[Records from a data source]
------------------------------------------------------------
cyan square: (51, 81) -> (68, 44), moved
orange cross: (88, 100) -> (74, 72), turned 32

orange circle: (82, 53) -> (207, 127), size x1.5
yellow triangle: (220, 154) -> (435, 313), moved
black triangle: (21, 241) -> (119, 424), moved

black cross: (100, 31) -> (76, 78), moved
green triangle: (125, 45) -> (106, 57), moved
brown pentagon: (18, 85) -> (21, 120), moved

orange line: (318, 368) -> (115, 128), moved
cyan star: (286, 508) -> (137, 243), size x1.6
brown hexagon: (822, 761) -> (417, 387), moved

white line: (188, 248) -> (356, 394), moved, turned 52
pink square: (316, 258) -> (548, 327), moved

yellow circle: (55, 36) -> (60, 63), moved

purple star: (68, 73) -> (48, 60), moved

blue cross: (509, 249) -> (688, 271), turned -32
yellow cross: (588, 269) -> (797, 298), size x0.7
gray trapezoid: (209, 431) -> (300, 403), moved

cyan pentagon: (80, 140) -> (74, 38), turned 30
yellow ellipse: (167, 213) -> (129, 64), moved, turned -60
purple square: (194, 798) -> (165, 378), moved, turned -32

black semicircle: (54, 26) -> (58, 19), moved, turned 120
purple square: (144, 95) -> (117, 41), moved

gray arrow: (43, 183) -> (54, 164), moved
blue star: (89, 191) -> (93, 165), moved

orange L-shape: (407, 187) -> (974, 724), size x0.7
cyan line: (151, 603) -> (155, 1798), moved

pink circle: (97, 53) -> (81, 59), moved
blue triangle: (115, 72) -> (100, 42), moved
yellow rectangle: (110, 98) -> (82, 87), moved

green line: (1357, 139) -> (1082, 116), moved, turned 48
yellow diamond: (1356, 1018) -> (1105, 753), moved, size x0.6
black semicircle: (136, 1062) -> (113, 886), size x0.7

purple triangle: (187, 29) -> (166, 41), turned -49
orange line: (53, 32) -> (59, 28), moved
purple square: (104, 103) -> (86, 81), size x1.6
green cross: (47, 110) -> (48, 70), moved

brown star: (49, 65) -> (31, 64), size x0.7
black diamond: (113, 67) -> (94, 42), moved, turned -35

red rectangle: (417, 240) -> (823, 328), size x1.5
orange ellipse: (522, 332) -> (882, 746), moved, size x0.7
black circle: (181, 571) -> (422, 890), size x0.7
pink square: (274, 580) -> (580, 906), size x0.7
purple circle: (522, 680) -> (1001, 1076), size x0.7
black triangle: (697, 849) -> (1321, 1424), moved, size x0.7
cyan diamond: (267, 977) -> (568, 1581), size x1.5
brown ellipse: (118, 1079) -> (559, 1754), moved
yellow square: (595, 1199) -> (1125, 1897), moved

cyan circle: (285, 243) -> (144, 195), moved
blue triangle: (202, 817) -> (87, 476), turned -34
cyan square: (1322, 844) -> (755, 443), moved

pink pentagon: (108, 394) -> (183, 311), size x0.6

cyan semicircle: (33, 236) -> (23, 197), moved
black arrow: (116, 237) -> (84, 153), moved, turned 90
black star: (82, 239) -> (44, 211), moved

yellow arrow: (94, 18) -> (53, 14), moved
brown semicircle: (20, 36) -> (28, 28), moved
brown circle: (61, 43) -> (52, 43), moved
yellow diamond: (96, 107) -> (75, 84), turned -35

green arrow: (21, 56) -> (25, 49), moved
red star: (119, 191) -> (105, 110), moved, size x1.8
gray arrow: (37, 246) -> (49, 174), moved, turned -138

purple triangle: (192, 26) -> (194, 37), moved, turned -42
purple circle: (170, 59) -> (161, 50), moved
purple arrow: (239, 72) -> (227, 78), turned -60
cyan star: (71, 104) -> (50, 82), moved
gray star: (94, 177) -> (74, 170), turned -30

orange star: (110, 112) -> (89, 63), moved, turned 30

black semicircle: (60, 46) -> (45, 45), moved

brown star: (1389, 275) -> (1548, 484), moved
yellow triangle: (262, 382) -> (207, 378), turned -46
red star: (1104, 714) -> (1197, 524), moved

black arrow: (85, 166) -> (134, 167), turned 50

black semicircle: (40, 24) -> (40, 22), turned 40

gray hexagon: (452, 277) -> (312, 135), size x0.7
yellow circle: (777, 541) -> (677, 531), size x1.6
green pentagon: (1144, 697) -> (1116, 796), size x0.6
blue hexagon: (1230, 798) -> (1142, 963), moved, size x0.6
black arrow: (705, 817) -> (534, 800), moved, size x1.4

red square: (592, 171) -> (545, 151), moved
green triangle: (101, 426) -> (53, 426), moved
------------------------------------------------------------
Task goal. Each entry above must be repeated exactly, with nothing dropped.

Response area.
cyan square: (51, 81) -> (68, 44), moved
orange cross: (88, 100) -> (74, 72), turned 32

orange circle: (82, 53) -> (207, 127), size x1.5
yellow triangle: (220, 154) -> (435, 313), moved
black triangle: (21, 241) -> (119, 424), moved

black cross: (100, 31) -> (76, 78), moved
green triangle: (125, 45) -> (106, 57), moved
brown pentagon: (18, 85) -> (21, 120), moved

orange line: (318, 368) -> (115, 128), moved
cyan star: (286, 508) -> (137, 243), size x1.6
brown hexagon: (822, 761) -> (417, 387), moved

white line: (188, 248) -> (356, 394), moved, turned 52
pink square: (316, 258) -> (548, 327), moved

yellow circle: (55, 36) -> (60, 63), moved

purple star: (68, 73) -> (48, 60), moved

blue cross: (509, 249) -> (688, 271), turned -32
yellow cross: (588, 269) -> (797, 298), size x0.7
gray trapezoid: (209, 431) -> (300, 403), moved

cyan pentagon: (80, 140) -> (74, 38), turned 30
yellow ellipse: (167, 213) -> (129, 64), moved, turned -60
purple square: (194, 798) -> (165, 378), moved, turned -32

black semicircle: (54, 26) -> (58, 19), moved, turned 120
purple square: (144, 95) -> (117, 41), moved

gray arrow: (43, 183) -> (54, 164), moved
blue star: (89, 191) -> (93, 165), moved

orange L-shape: (407, 187) -> (974, 724), size x0.7
cyan line: (151, 603) -> (155, 1798), moved

pink circle: (97, 53) -> (81, 59), moved
blue triangle: (115, 72) -> (100, 42), moved
yellow rectangle: (110, 98) -> (82, 87), moved

green line: (1357, 139) -> (1082, 116), moved, turned 48
yellow diamond: (1356, 1018) -> (1105, 753), moved, size x0.6
black semicircle: (136, 1062) -> (113, 886), size x0.7

purple triangle: (187, 29) -> (166, 41), turned -49
orange line: (53, 32) -> (59, 28), moved
purple square: (104, 103) -> (86, 81), size x1.6
green cross: (47, 110) -> (48, 70), moved

brown star: (49, 65) -> (31, 64), size x0.7
black diamond: (113, 67) -> (94, 42), moved, turned -35

red rectangle: (417, 240) -> (823, 328), size x1.5
orange ellipse: (522, 332) -> (882, 746), moved, size x0.7
black circle: (181, 571) -> (422, 890), size x0.7
pink square: (274, 580) -> (580, 906), size x0.7
purple circle: (522, 680) -> (1001, 1076), size x0.7
black triangle: (697, 849) -> (1321, 1424), moved, size x0.7
cyan diamond: (267, 977) -> (568, 1581), size x1.5
brown ellipse: (118, 1079) -> (559, 1754), moved
yellow square: (595, 1199) -> (1125, 1897), moved

cyan circle: (285, 243) -> (144, 195), moved
blue triangle: (202, 817) -> (87, 476), turned -34
cyan square: (1322, 844) -> (755, 443), moved

pink pentagon: (108, 394) -> (183, 311), size x0.6

cyan semicircle: (33, 236) -> (23, 197), moved
black arrow: (116, 237) -> (84, 153), moved, turned 90
black star: (82, 239) -> (44, 211), moved

yellow arrow: (94, 18) -> (53, 14), moved
brown semicircle: (20, 36) -> (28, 28), moved
brown circle: (61, 43) -> (52, 43), moved
yellow diamond: (96, 107) -> (75, 84), turned -35

green arrow: (21, 56) -> (25, 49), moved
red star: (119, 191) -> (105, 110), moved, size x1.8
gray arrow: (37, 246) -> (49, 174), moved, turned -138

purple triangle: (192, 26) -> (194, 37), moved, turned -42
purple circle: (170, 59) -> (161, 50), moved
purple arrow: (239, 72) -> (227, 78), turned -60
cyan star: (71, 104) -> (50, 82), moved
gray star: (94, 177) -> (74, 170), turned -30

orange star: (110, 112) -> (89, 63), moved, turned 30

black semicircle: (60, 46) -> (45, 45), moved

brown star: (1389, 275) -> (1548, 484), moved
yellow triangle: (262, 382) -> (207, 378), turned -46
red star: (1104, 714) -> (1197, 524), moved

black arrow: (85, 166) -> (134, 167), turned 50

black semicircle: (40, 24) -> (40, 22), turned 40

gray hexagon: (452, 277) -> (312, 135), size x0.7
yellow circle: (777, 541) -> (677, 531), size x1.6
green pentagon: (1144, 697) -> (1116, 796), size x0.6
blue hexagon: (1230, 798) -> (1142, 963), moved, size x0.6
black arrow: (705, 817) -> (534, 800), moved, size x1.4

red square: (592, 171) -> (545, 151), moved
green triangle: (101, 426) -> (53, 426), moved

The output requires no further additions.